**Task objective**.
The answer must be every line of the records below that holds the word "turquoise".

# # #

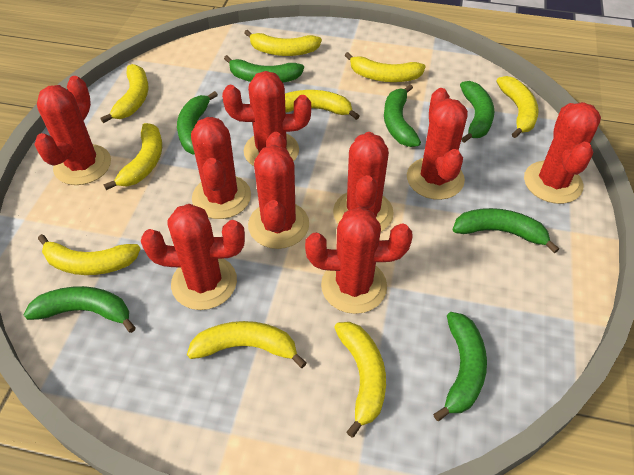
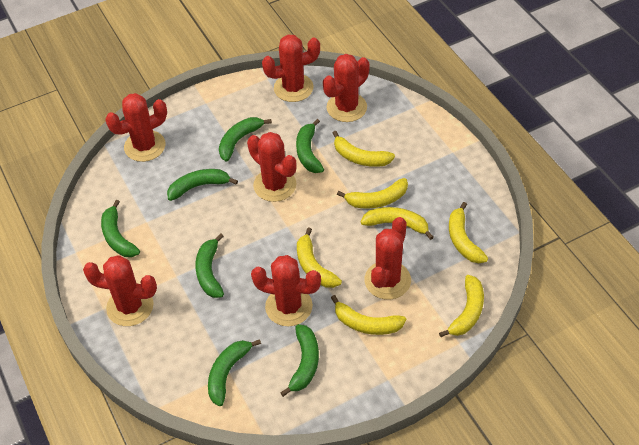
red cactus: 9 -> 7
yellow banana: 9 -> 7

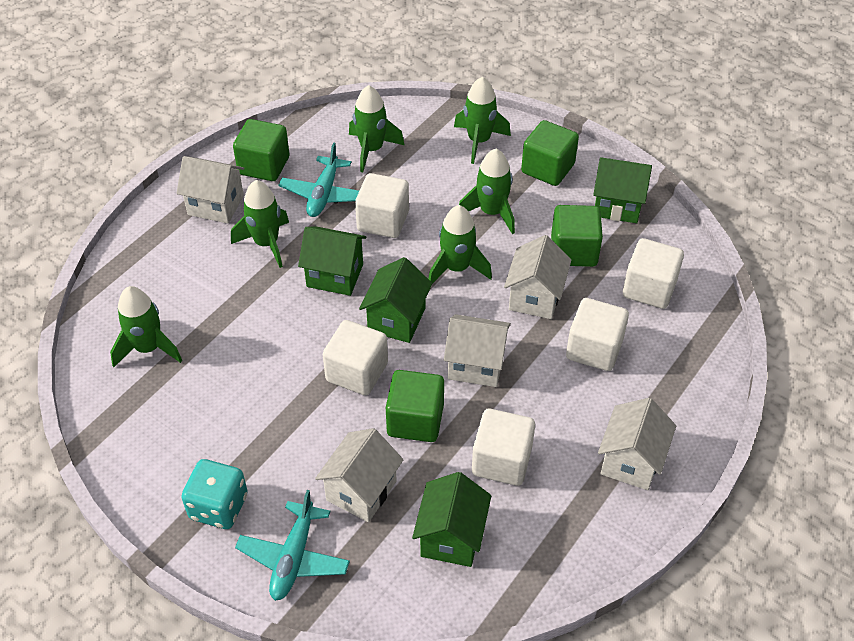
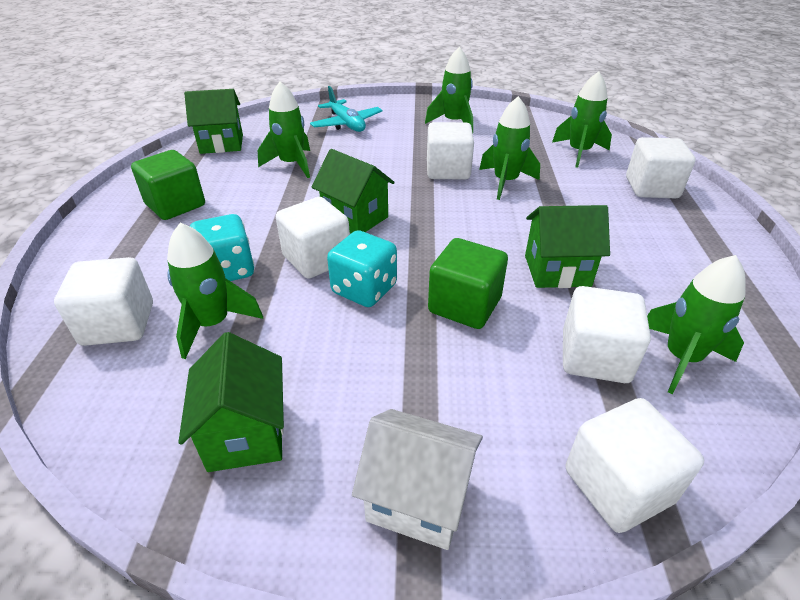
green cube: 4 -> 2
turquoise dice: 1 -> 2
turquoise plane: 2 -> 1
white cube: 5 -> 6
white house: 5 -> 1

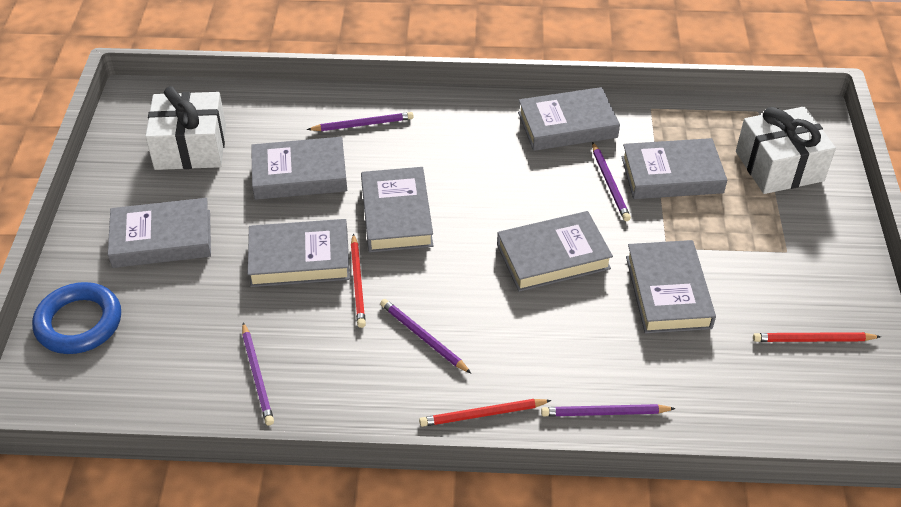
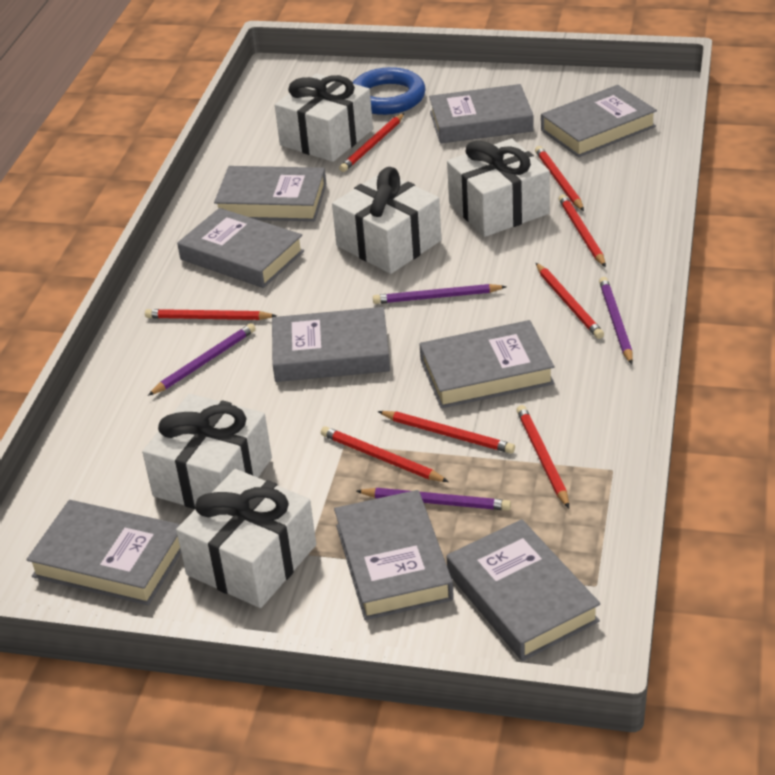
grey book: 8 -> 9
purple pencil: 5 -> 4
red pencil: 3 -> 8
white gift: 2 -> 5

# # #

**Solution for this task**.
turquoise dice: 1 -> 2
turquoise plane: 2 -> 1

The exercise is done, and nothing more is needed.